## PROBLEM
Everything from the line holding "washbasin: (399, 788)" to the end of the data must be reproduced exactly; include both boundary lines and nothing else.

## RECORDS TO USE
....

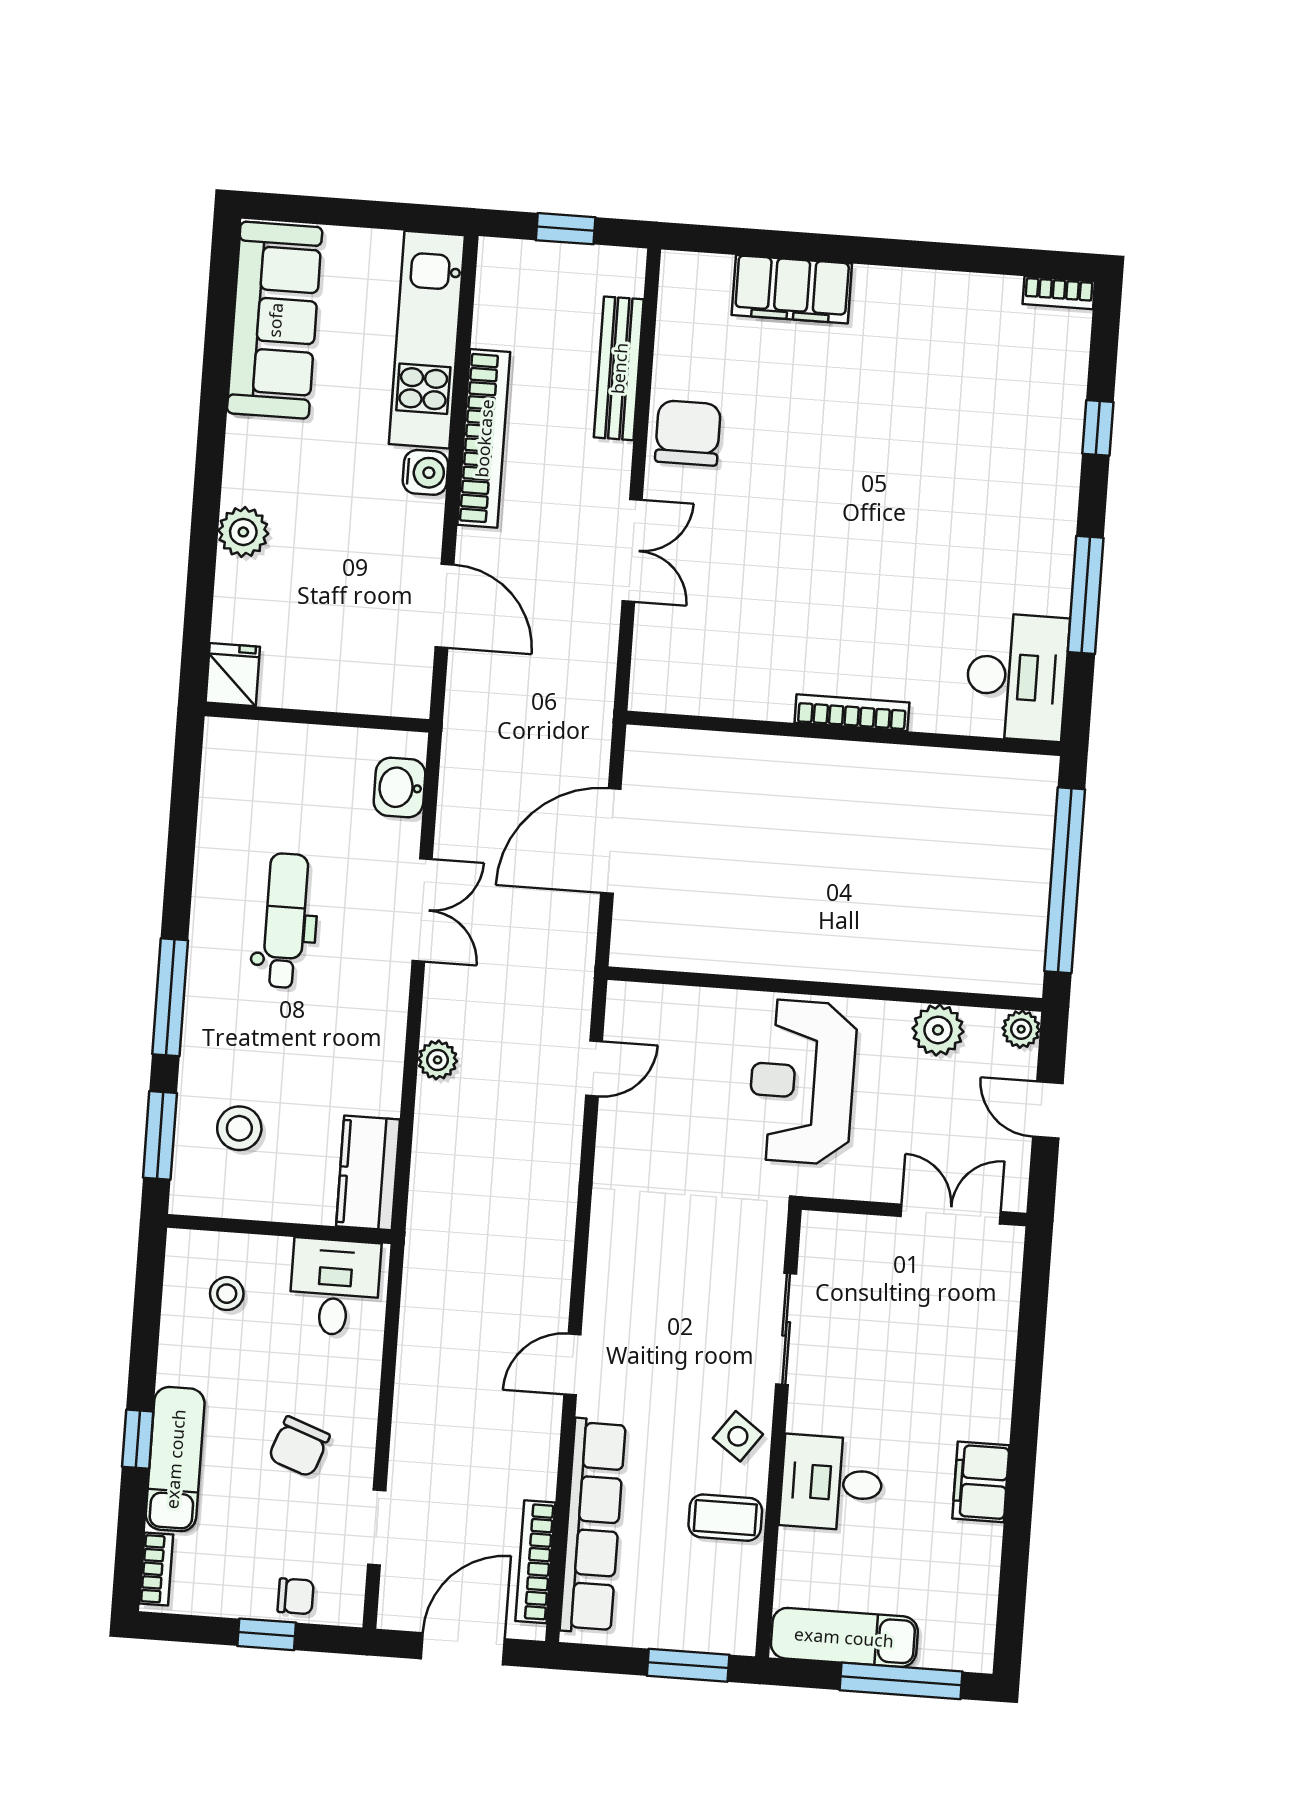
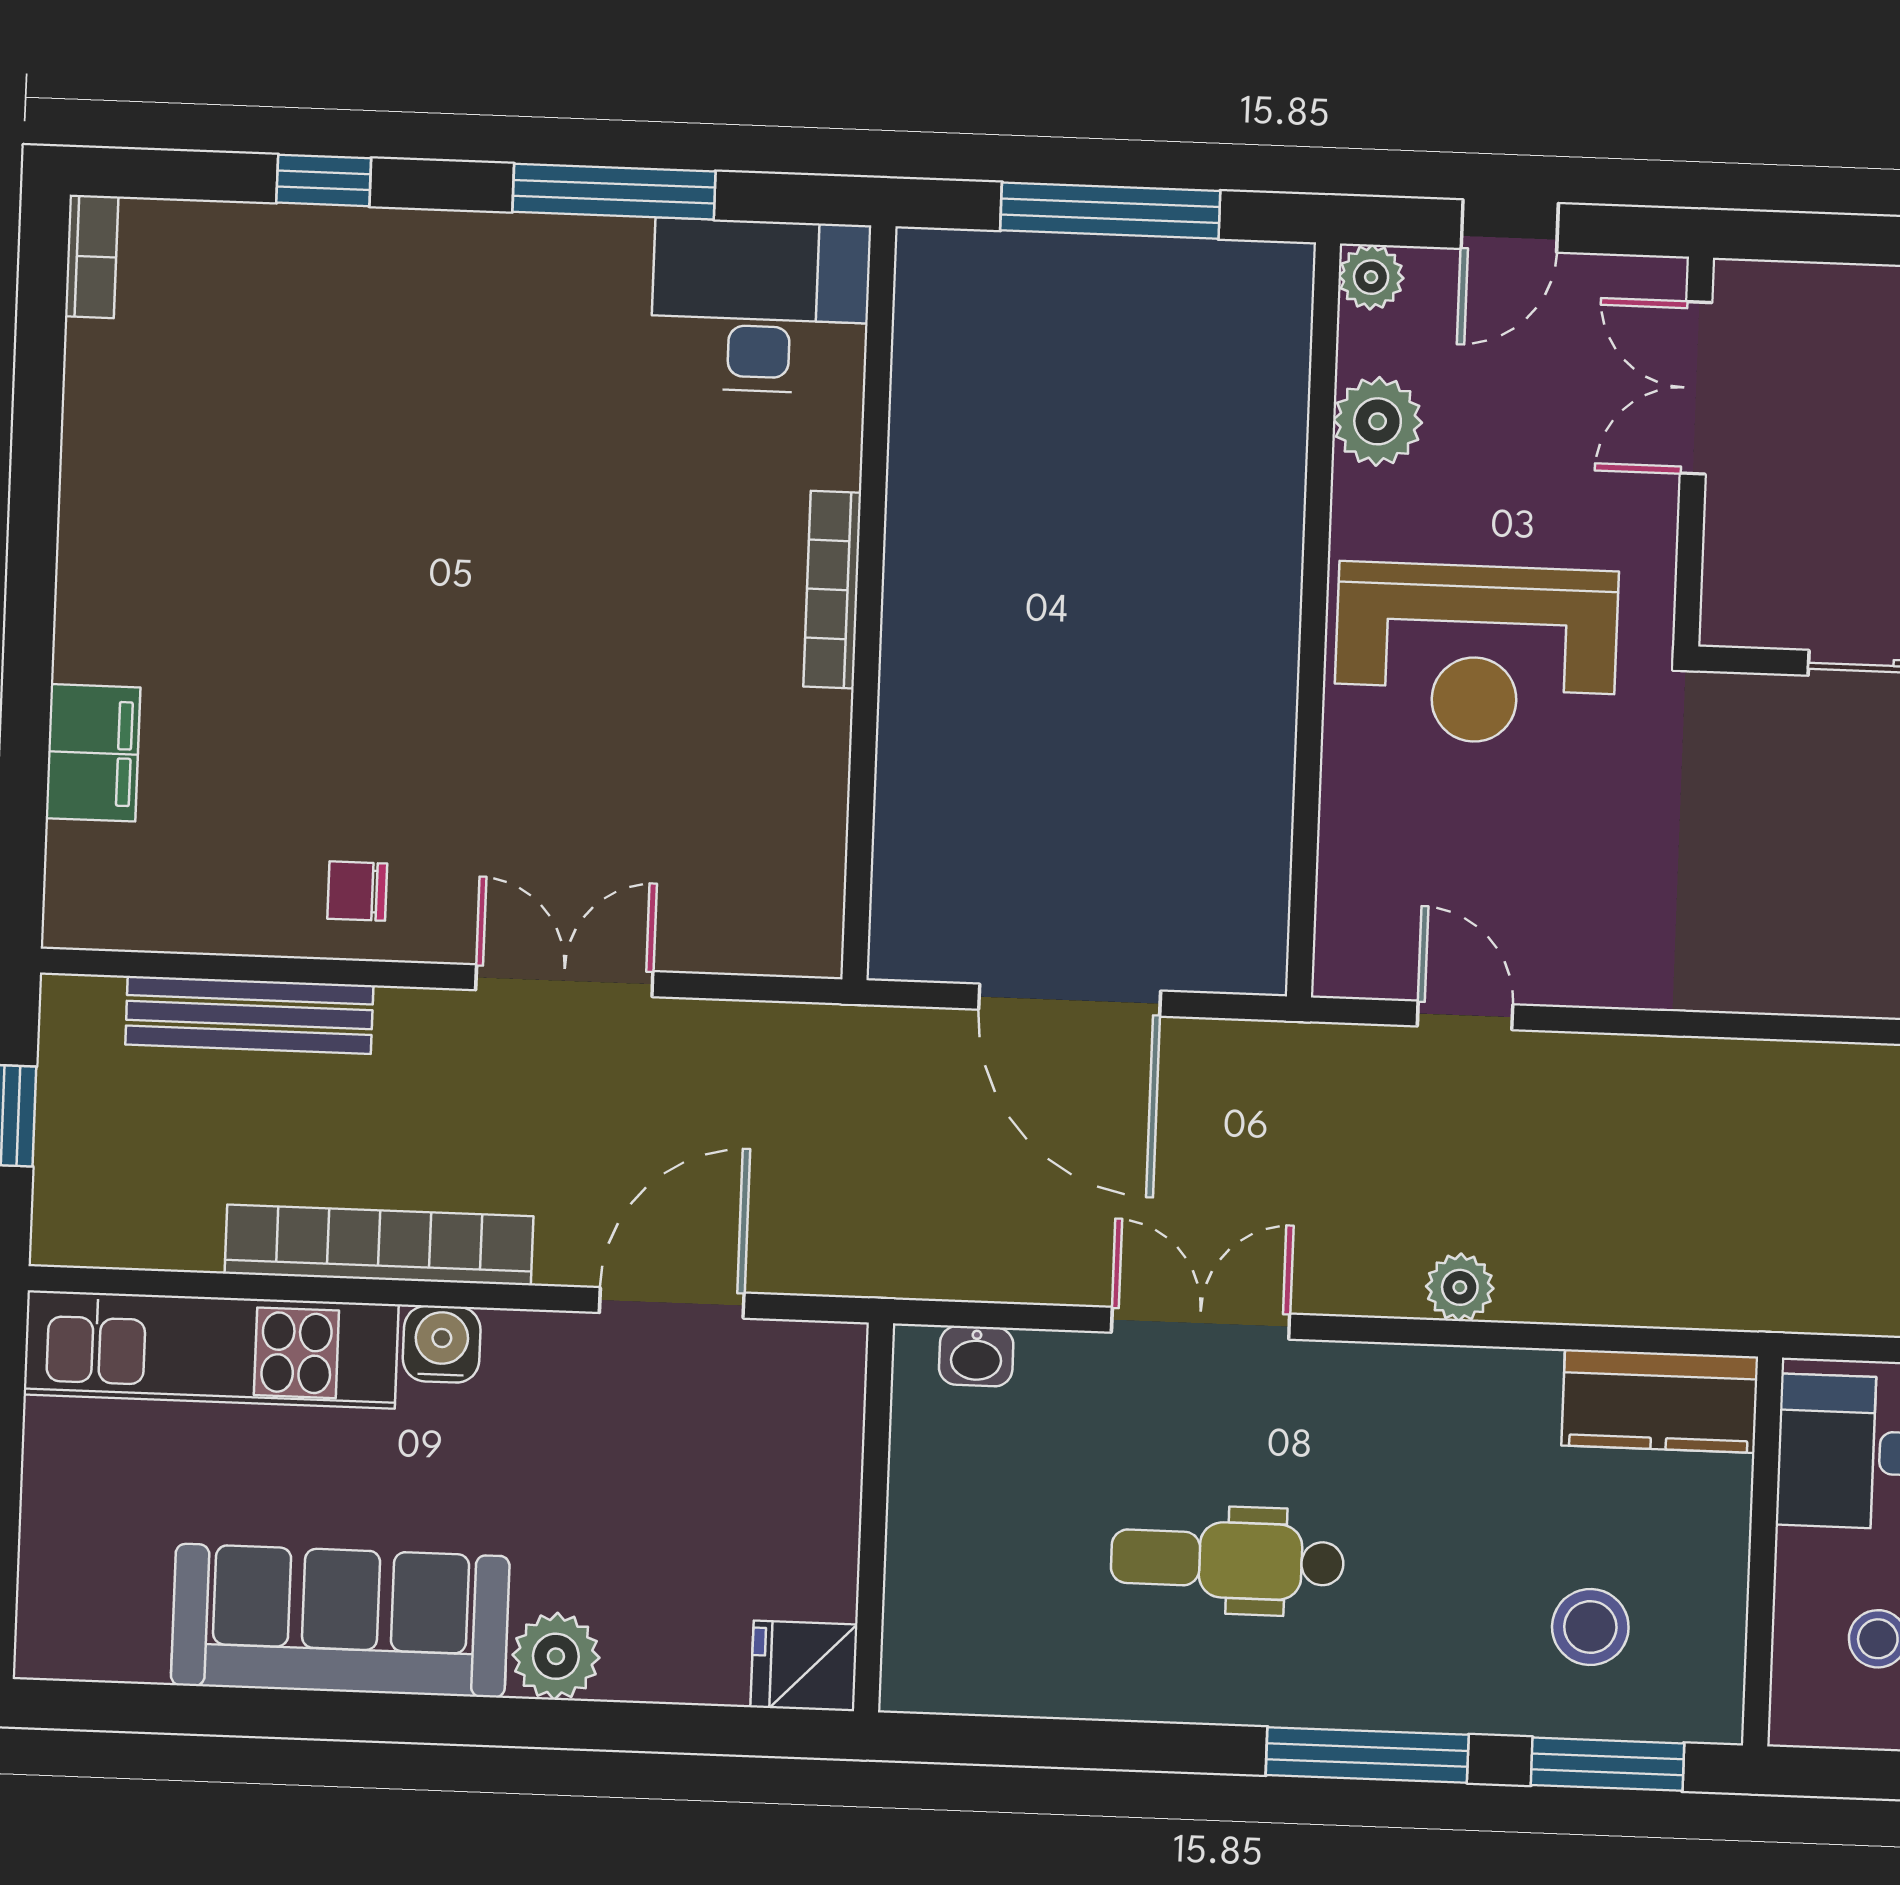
filing cabinet: (792, 289) -> (93, 753), width x0.67, depth x0.86
sofa: (275, 320) -> (340, 1621), moved
chair: (688, 433) -> (357, 891), width x0.54, depth x0.54
washbasin: (399, 788) -> (976, 1356), width x0.72, depth x0.69
window: (1065, 880) -> (1110, 211), width x0.68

....

## ANSWER BELOW
washbasin: (399, 788) -> (976, 1356), width x0.72, depth x0.69
window: (1065, 880) -> (1110, 211), width x0.68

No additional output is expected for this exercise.